Data shown:
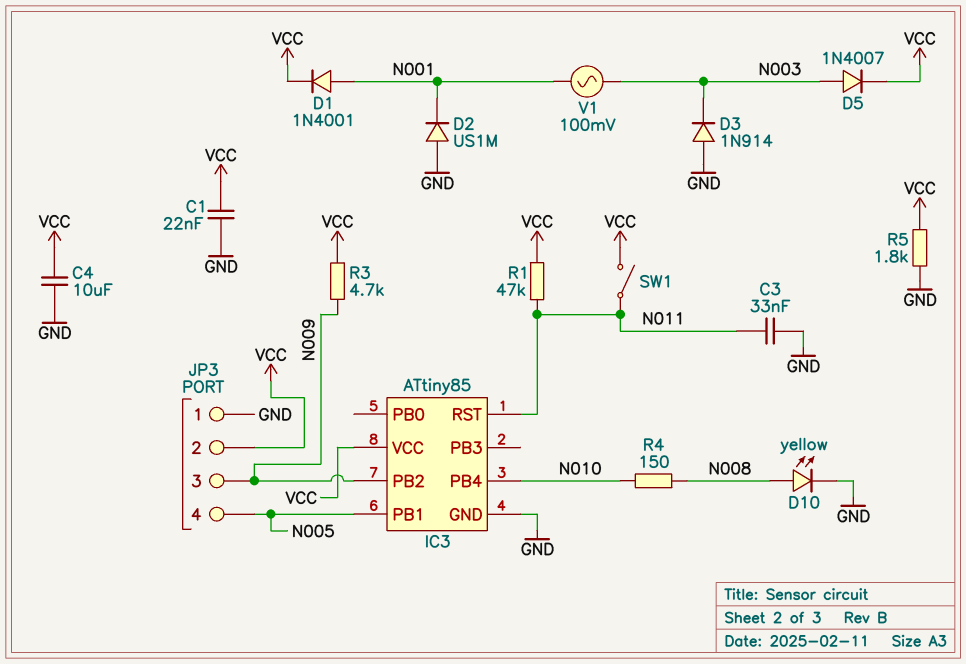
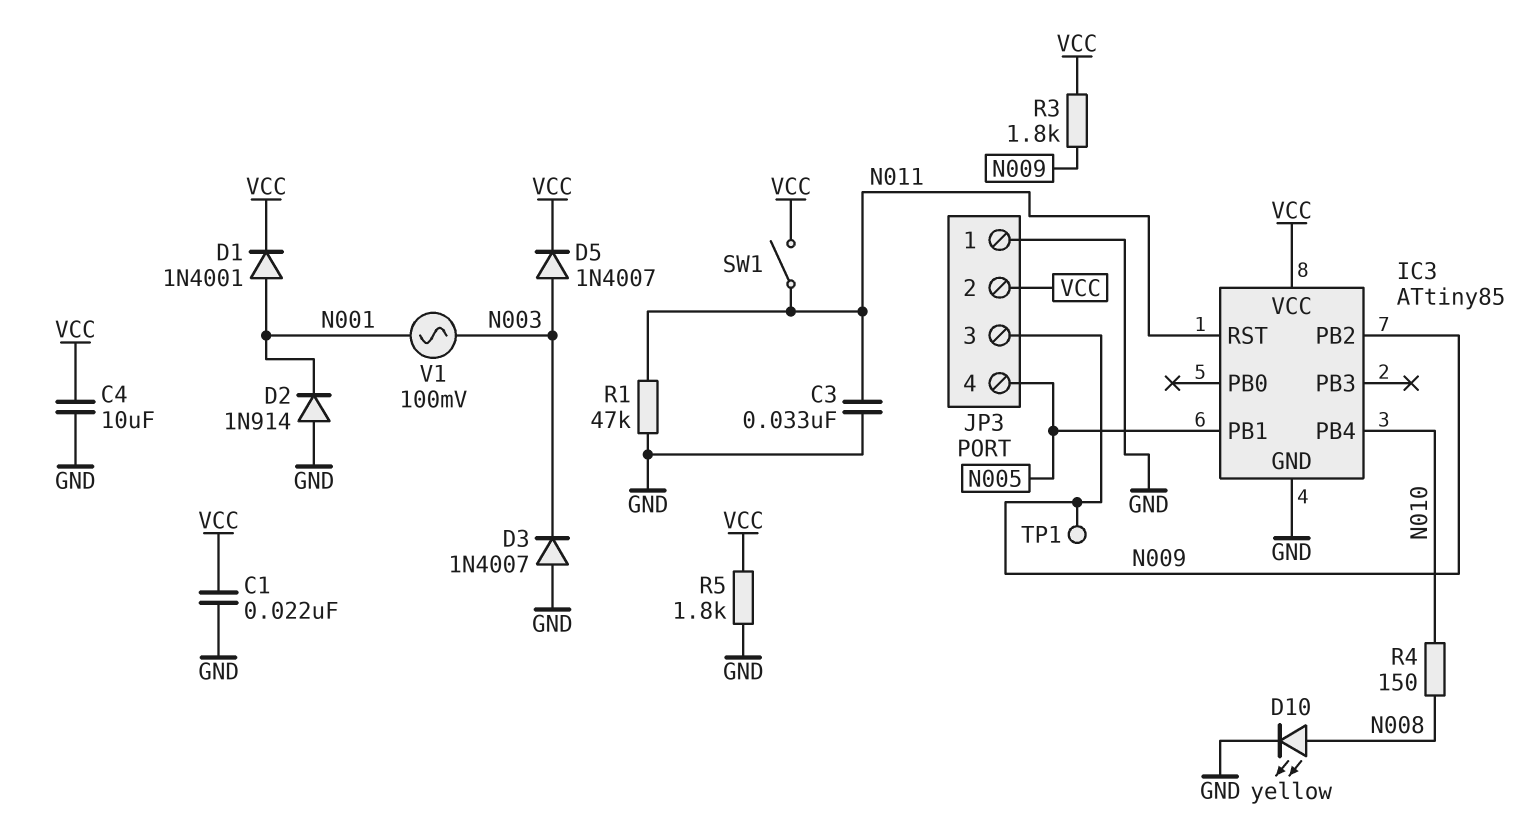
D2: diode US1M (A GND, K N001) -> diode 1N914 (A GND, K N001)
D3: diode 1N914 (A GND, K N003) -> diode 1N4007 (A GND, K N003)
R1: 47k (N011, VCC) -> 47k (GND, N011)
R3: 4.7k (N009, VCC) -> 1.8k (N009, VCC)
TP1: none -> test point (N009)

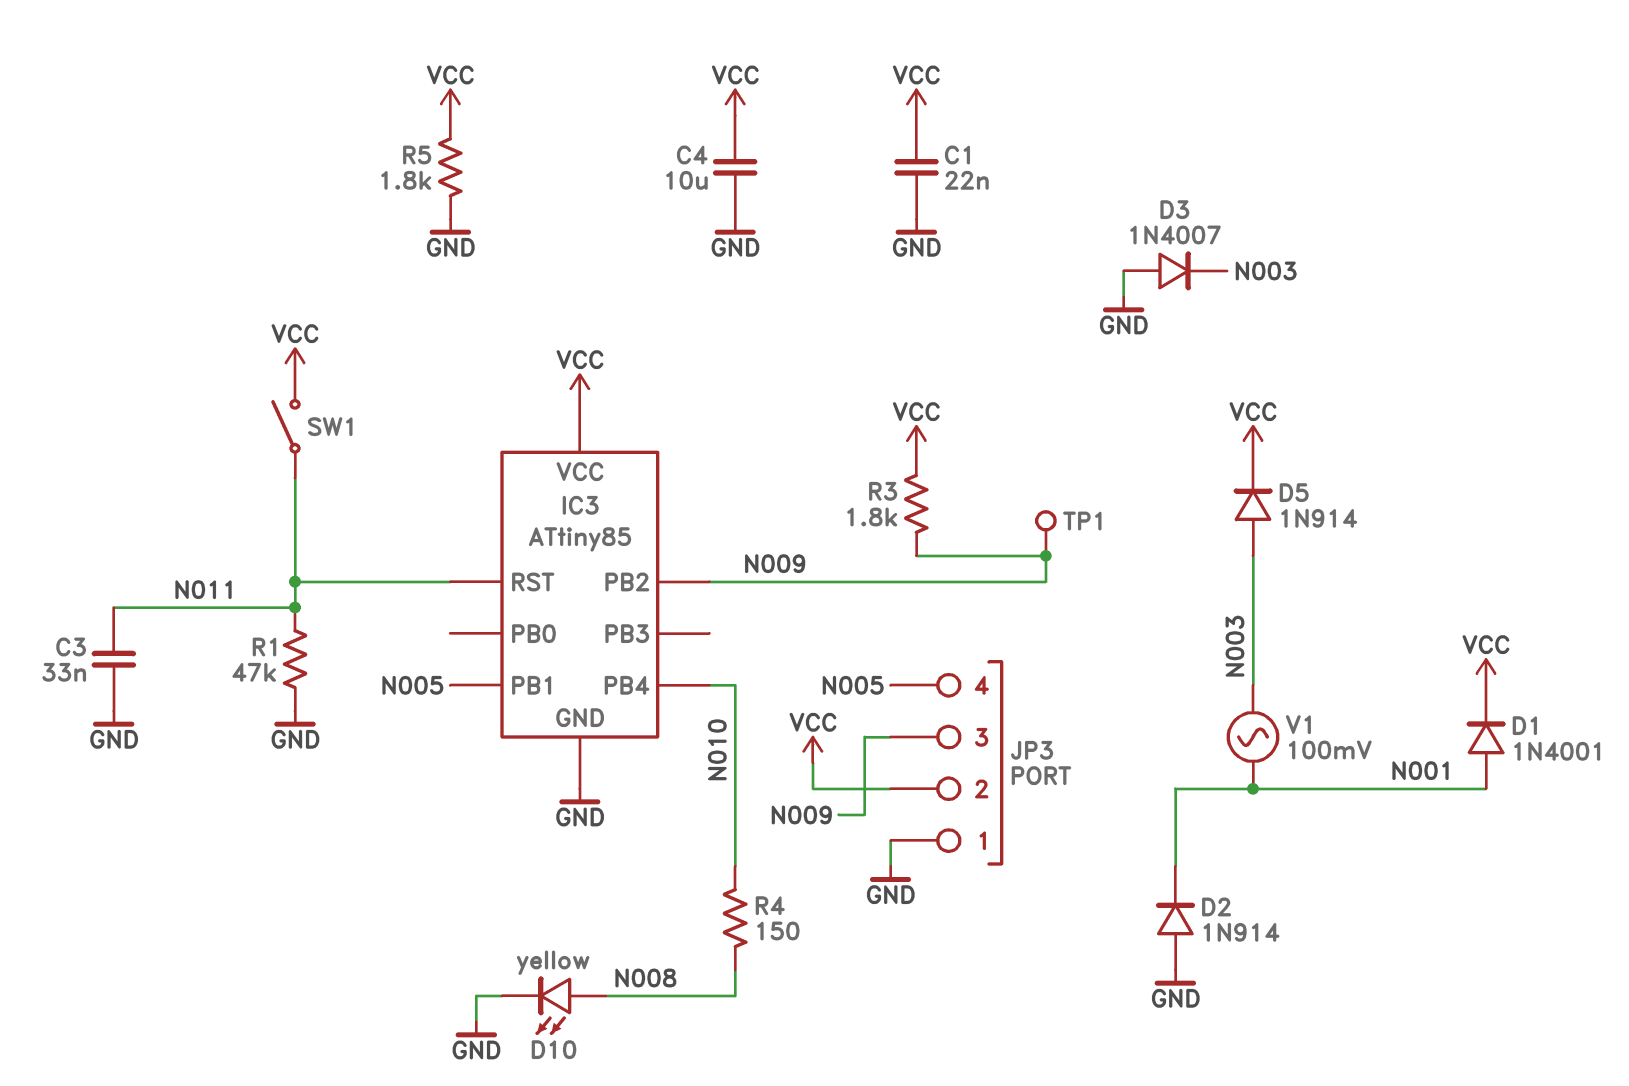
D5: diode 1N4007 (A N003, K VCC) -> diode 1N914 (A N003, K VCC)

Task description:
Reproduce each line of the entries in which the word "diode" is found.

The answer:
D2: diode US1M (A GND, K N001) -> diode 1N914 (A GND, K N001)
D3: diode 1N914 (A GND, K N003) -> diode 1N4007 (A GND, K N003)
D5: diode 1N4007 (A N003, K VCC) -> diode 1N914 (A N003, K VCC)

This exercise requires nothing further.